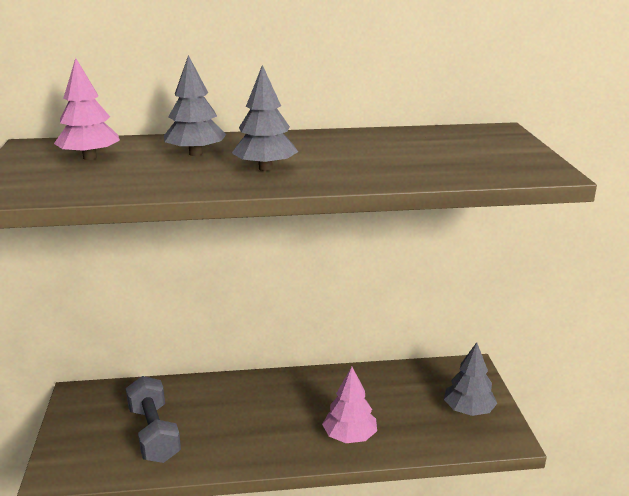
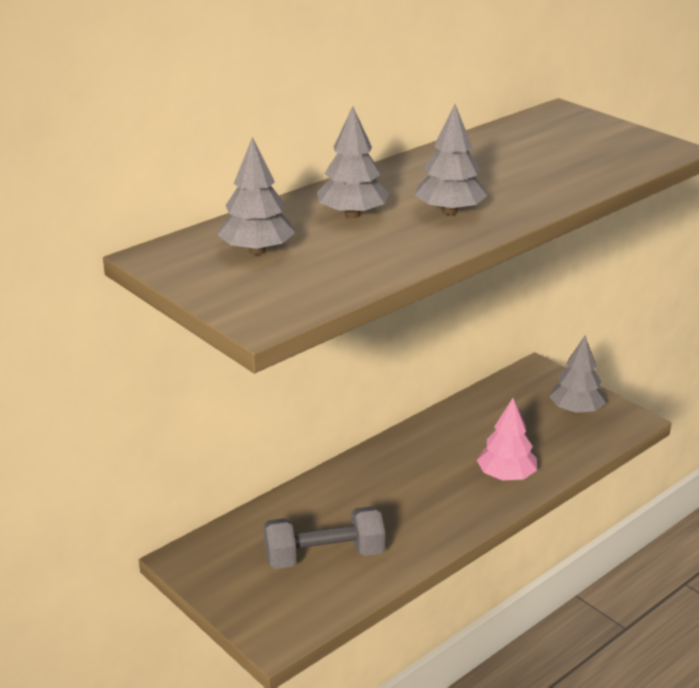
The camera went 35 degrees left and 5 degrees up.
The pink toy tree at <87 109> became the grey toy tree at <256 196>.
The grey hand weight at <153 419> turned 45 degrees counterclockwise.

++++

**Your task:** A complete answer gives every line of the data that includes "degrees".

**Result for this exercise:**
The camera went 35 degrees left and 5 degrees up.
The grey hand weight at <153 419> turned 45 degrees counterclockwise.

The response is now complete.